■ Problem description:
Your output must match the records exactly, line for line.

■ Stored records:
§ §

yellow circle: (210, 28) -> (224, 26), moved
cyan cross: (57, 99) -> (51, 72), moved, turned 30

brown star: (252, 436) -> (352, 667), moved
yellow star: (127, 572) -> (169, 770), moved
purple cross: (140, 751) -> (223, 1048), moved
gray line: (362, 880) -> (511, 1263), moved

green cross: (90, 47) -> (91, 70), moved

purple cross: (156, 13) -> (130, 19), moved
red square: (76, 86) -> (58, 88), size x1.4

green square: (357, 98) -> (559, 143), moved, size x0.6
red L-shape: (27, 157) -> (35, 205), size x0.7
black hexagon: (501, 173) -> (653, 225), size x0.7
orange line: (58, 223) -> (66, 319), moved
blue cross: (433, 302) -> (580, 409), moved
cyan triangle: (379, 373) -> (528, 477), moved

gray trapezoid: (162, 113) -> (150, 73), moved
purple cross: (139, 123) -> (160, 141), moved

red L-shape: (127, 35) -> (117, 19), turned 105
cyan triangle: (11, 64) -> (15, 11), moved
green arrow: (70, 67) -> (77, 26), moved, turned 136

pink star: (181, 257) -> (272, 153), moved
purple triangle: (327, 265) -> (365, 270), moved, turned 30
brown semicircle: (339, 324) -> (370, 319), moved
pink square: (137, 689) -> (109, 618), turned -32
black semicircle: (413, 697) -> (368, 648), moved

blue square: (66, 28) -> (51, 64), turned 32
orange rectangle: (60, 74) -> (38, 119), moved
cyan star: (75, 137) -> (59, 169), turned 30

§ §

■ Written solution:
yellow circle: (210, 28) -> (224, 26), moved
cyan cross: (57, 99) -> (51, 72), moved, turned 30

brown star: (252, 436) -> (352, 667), moved
yellow star: (127, 572) -> (169, 770), moved
purple cross: (140, 751) -> (223, 1048), moved
gray line: (362, 880) -> (511, 1263), moved

green cross: (90, 47) -> (91, 70), moved

purple cross: (156, 13) -> (130, 19), moved
red square: (76, 86) -> (58, 88), size x1.4

green square: (357, 98) -> (559, 143), moved, size x0.6
red L-shape: (27, 157) -> (35, 205), size x0.7
black hexagon: (501, 173) -> (653, 225), size x0.7
orange line: (58, 223) -> (66, 319), moved
blue cross: (433, 302) -> (580, 409), moved
cyan triangle: (379, 373) -> (528, 477), moved

gray trapezoid: (162, 113) -> (150, 73), moved
purple cross: (139, 123) -> (160, 141), moved

red L-shape: (127, 35) -> (117, 19), turned 105
cyan triangle: (11, 64) -> (15, 11), moved
green arrow: (70, 67) -> (77, 26), moved, turned 136

pink star: (181, 257) -> (272, 153), moved
purple triangle: (327, 265) -> (365, 270), moved, turned 30
brown semicircle: (339, 324) -> (370, 319), moved
pink square: (137, 689) -> (109, 618), turned -32
black semicircle: (413, 697) -> (368, 648), moved

blue square: (66, 28) -> (51, 64), turned 32
orange rectangle: (60, 74) -> (38, 119), moved
cyan star: (75, 137) -> (59, 169), turned 30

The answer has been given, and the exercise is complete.